» **Exercise instructions**:
Word for word, and with pictures excluded, copy out all the records that follow.

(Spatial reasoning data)

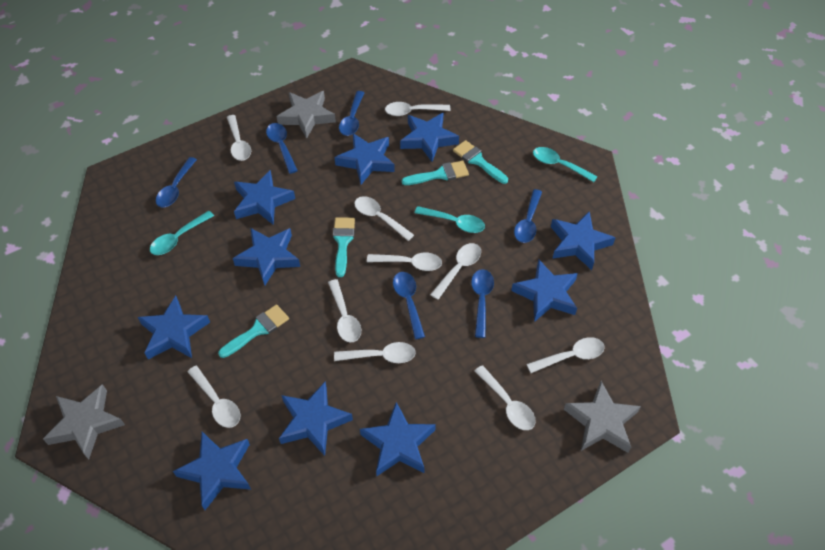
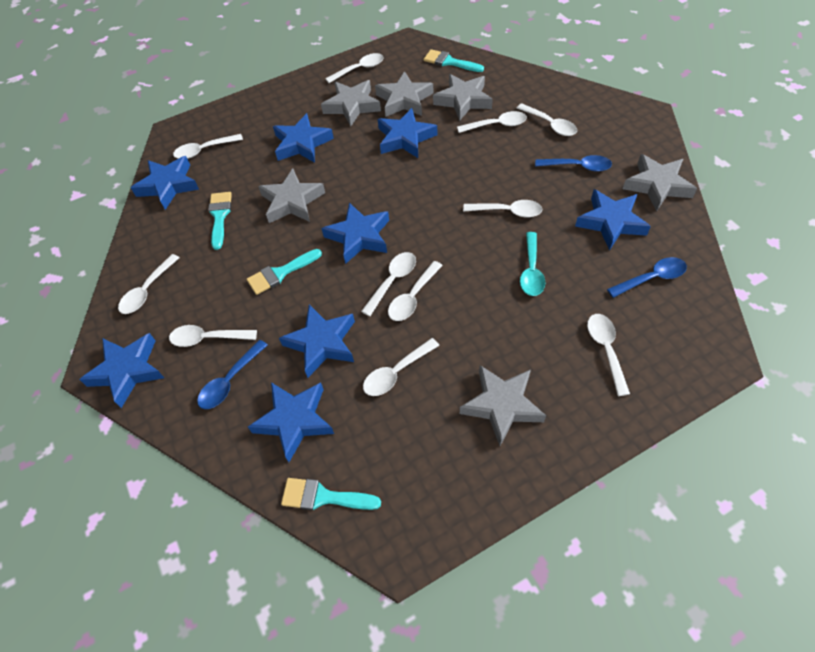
blue spoon: 6 -> 3
blue star: 10 -> 8
grey star: 3 -> 6
turquoise spoon: 3 -> 1
white spoon: 10 -> 11

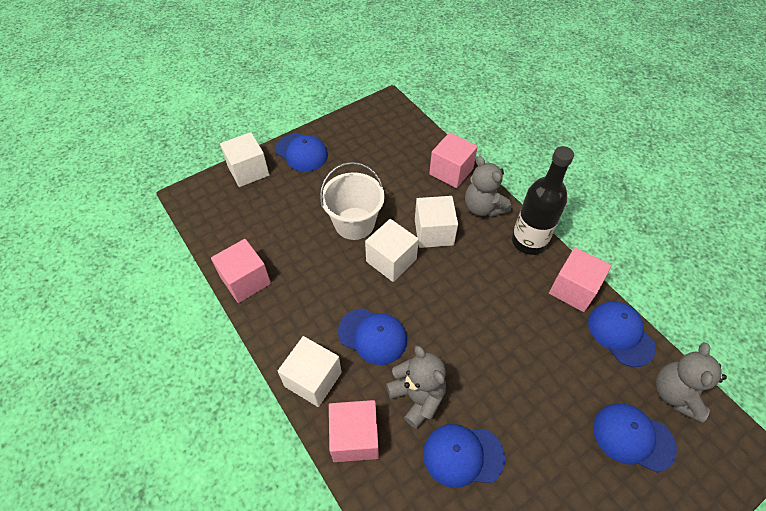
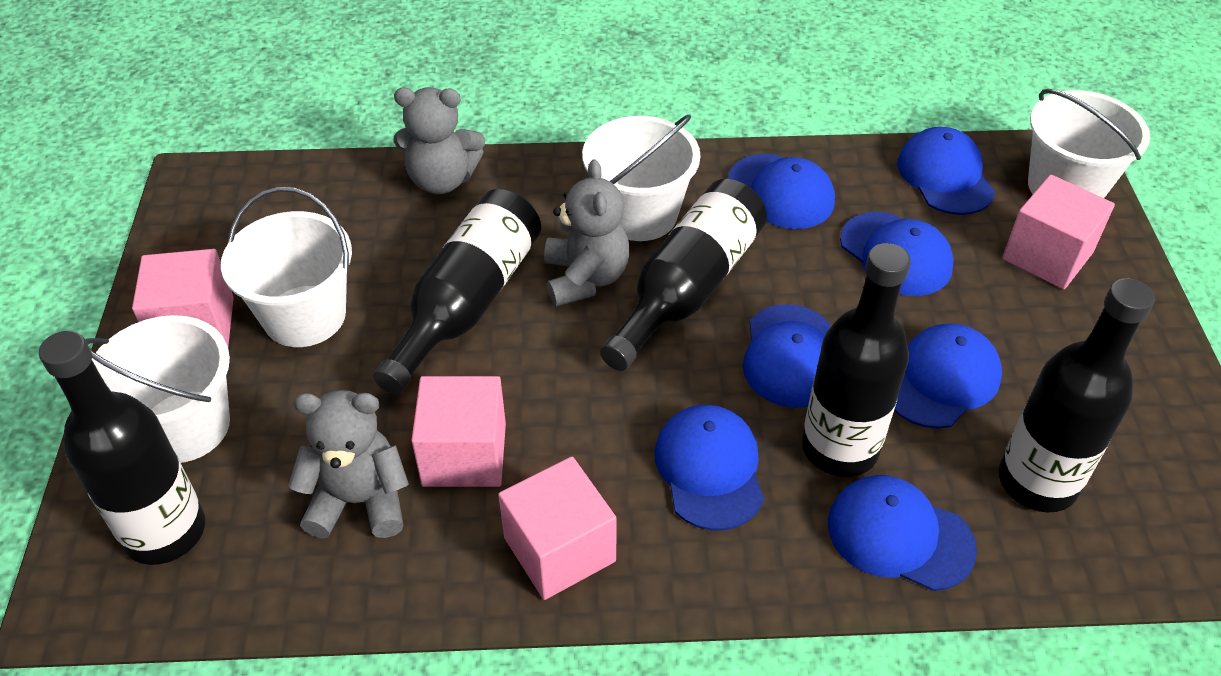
black bottle: 1 -> 5
blue cap: 5 -> 7
white bucket: 1 -> 4
white cube: 4 -> 0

» **Response below**:
blue spoon: 6 -> 3
blue star: 10 -> 8
grey star: 3 -> 6
turquoise spoon: 3 -> 1
white spoon: 10 -> 11

black bottle: 1 -> 5
blue cap: 5 -> 7
white bucket: 1 -> 4
white cube: 4 -> 0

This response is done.